[DATA TO USE]
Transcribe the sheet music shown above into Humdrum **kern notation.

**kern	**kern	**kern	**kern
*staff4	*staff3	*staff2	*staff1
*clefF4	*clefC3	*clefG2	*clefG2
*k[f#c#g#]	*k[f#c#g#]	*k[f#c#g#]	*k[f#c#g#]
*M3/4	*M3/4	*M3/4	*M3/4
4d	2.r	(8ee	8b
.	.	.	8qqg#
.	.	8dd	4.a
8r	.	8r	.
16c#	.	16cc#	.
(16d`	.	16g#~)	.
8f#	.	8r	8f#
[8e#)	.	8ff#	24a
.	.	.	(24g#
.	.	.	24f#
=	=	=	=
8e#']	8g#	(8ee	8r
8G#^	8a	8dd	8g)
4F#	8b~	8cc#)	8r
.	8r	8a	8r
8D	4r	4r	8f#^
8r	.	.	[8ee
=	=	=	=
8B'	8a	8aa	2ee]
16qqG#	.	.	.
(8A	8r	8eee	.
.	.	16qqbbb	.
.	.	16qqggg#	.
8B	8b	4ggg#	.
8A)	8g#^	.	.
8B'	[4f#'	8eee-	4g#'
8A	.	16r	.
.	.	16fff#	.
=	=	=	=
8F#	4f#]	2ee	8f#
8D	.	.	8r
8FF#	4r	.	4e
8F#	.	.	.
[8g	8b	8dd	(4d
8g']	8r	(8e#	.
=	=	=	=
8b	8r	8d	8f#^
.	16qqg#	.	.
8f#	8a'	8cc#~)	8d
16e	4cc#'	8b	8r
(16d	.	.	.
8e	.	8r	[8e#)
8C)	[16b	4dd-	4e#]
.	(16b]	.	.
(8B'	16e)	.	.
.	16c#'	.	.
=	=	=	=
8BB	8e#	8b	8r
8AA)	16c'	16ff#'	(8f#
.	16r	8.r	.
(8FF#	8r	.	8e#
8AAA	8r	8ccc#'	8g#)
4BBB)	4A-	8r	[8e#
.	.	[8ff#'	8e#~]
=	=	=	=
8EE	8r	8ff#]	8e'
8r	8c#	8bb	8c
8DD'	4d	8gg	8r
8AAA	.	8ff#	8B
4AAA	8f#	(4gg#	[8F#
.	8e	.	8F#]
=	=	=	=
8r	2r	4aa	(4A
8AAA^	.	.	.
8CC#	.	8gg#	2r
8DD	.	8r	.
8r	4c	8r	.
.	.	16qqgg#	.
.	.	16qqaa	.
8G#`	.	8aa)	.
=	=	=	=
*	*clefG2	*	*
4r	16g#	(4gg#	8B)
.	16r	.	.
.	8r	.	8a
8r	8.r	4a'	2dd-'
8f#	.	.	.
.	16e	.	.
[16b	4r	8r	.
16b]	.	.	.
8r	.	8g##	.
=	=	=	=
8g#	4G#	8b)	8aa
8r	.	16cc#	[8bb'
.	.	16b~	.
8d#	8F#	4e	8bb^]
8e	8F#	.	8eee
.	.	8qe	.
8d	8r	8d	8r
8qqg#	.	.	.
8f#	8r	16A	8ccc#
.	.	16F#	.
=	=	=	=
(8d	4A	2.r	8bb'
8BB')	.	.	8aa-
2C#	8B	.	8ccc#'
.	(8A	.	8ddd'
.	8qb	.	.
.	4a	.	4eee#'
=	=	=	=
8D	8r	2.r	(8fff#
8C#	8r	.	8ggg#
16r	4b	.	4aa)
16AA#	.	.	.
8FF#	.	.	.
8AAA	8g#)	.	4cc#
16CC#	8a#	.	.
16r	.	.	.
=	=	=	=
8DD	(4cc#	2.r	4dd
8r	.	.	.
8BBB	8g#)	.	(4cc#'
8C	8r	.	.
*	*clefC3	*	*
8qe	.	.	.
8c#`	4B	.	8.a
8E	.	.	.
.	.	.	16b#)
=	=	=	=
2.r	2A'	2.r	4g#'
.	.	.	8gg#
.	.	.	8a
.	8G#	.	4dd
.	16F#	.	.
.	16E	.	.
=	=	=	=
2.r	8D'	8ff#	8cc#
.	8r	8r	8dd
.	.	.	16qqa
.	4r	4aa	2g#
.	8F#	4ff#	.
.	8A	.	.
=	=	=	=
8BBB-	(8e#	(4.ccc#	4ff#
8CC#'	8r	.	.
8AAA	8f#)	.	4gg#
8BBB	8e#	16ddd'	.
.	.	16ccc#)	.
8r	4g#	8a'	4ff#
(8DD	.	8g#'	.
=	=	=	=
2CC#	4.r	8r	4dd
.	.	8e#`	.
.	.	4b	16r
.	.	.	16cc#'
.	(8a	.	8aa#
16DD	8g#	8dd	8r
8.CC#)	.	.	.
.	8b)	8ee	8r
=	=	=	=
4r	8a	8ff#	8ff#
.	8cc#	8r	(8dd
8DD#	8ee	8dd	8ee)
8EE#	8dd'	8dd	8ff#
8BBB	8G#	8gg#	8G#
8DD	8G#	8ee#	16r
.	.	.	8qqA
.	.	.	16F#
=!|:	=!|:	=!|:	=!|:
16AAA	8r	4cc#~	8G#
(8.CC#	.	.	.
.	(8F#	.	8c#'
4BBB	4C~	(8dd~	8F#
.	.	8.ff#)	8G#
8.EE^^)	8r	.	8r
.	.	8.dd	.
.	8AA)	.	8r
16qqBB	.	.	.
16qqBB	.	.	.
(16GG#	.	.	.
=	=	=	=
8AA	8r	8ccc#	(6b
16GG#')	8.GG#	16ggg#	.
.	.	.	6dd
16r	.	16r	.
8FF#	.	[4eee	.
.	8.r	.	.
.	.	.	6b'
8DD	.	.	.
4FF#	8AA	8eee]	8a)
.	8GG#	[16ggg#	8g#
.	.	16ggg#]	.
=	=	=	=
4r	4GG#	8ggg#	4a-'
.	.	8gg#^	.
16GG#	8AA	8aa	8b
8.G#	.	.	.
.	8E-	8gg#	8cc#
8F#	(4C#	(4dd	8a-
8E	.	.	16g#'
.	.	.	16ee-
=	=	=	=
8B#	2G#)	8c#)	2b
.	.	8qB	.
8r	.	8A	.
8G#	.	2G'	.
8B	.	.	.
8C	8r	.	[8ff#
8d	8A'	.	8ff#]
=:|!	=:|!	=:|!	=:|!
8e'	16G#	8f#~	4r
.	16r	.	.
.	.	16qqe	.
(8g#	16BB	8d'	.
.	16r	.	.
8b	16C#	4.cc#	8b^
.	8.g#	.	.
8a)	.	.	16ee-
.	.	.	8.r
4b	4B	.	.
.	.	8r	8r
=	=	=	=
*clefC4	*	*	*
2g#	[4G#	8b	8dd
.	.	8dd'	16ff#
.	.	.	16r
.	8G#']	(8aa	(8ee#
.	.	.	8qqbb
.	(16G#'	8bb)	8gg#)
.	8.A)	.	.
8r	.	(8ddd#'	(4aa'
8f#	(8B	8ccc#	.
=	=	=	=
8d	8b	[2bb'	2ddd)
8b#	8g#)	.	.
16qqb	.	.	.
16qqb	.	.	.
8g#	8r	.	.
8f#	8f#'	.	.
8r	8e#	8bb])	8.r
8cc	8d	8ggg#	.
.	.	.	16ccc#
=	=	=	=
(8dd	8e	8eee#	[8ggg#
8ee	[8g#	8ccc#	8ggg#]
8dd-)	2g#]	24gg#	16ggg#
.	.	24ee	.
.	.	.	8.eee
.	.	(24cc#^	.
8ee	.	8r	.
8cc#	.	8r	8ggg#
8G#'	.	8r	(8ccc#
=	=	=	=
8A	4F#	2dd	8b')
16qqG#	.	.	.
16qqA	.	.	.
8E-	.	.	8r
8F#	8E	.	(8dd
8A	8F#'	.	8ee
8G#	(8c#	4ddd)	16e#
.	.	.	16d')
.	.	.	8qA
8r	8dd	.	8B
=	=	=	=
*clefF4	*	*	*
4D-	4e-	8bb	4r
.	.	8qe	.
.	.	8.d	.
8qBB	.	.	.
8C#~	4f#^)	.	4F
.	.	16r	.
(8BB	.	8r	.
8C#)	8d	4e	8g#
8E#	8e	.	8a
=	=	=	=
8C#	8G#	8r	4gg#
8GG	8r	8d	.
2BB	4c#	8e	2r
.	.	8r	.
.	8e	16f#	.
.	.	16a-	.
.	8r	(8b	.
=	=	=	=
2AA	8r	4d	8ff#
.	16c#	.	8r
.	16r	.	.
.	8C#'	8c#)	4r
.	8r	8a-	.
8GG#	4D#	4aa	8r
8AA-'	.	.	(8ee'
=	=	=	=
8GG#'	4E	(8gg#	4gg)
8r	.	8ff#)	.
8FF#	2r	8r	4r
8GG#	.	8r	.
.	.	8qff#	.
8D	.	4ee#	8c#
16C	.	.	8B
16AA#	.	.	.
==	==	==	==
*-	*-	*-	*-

[SET TASK] Count the lines in the data above that contain the string "kern". Reply with the number only.

[COMPLETE OUTPUT] 2